ASSIGNED TASK
If a line of the records contains the string "white", copy it out.

LISTED RECORDS
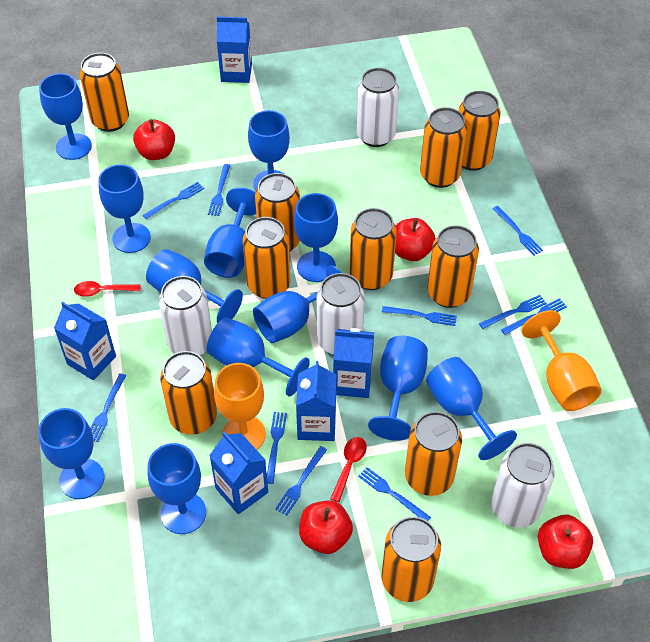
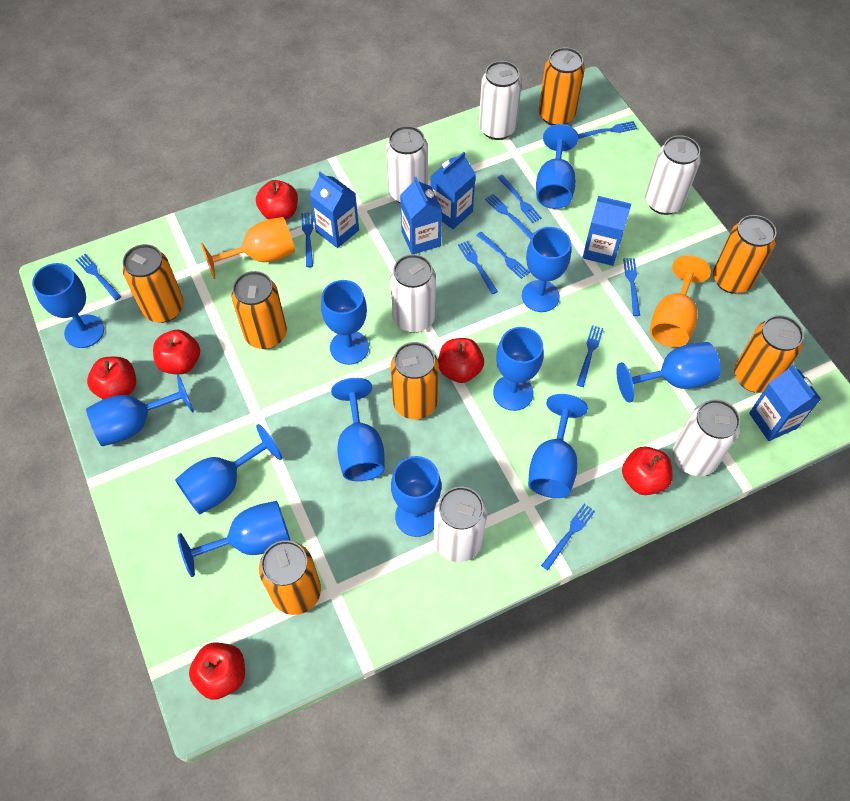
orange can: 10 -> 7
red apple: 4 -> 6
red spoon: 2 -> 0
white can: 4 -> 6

---

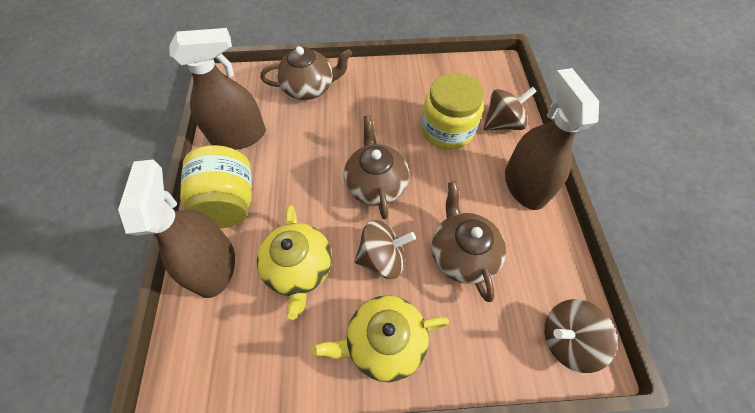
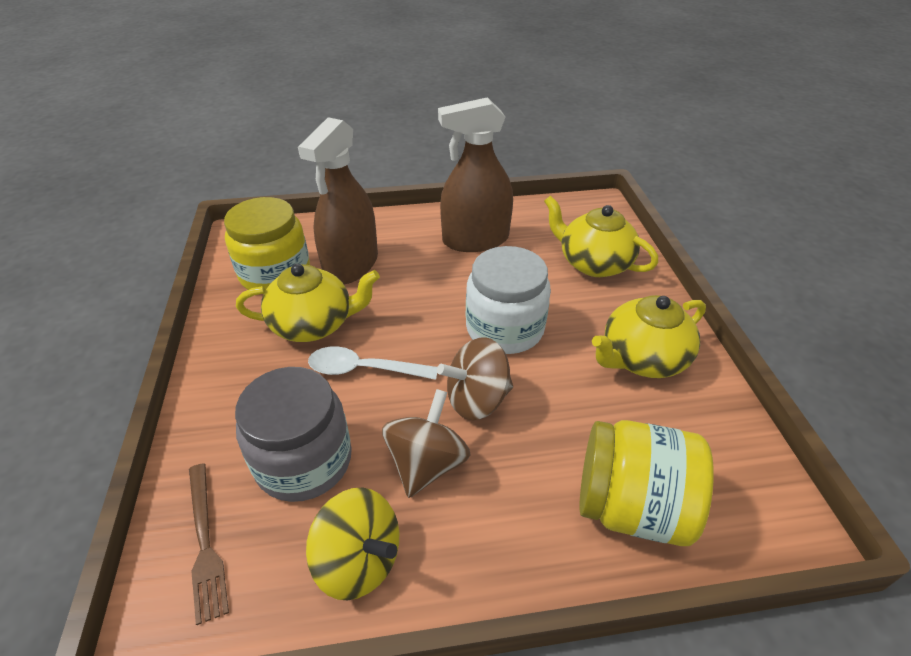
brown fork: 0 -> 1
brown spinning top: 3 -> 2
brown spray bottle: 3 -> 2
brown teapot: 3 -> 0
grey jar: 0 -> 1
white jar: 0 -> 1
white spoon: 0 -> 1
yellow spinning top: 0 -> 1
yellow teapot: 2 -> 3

ANSWER SECTION
white can: 4 -> 6
white jar: 0 -> 1
white spoon: 0 -> 1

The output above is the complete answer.